Task objective. From the line with "white mouse [417,76,481,111]" to the line with "none -> white carrot [401,145,428,226]", retype every line exactly, including those two, and leave out the rest of the data below.

(Recorded information)

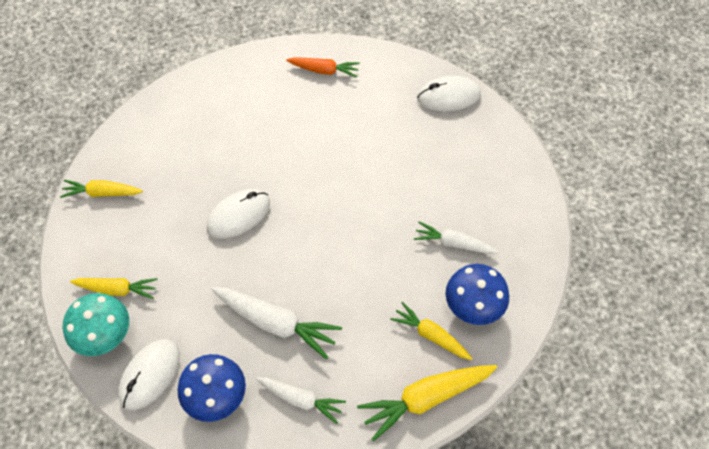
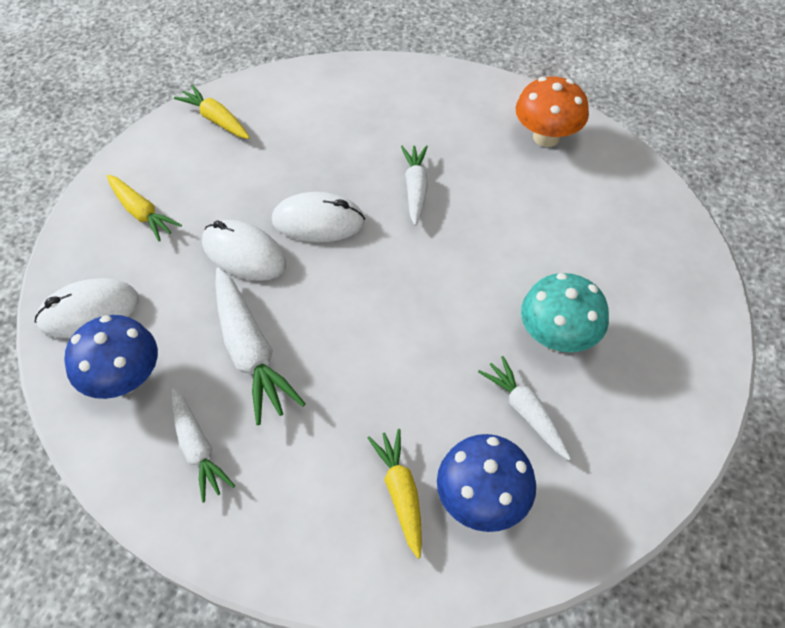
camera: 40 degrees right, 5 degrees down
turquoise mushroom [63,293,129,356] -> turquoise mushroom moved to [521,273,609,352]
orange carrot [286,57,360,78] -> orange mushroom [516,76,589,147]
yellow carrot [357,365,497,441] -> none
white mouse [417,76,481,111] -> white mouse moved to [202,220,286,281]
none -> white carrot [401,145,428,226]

(End Recorded information)
(Recorded information)

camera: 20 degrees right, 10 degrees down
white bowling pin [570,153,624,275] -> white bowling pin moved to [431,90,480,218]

(End Recorded information)

Task solution.
white mouse [417,76,481,111] -> white mouse moved to [202,220,286,281]
none -> white carrot [401,145,428,226]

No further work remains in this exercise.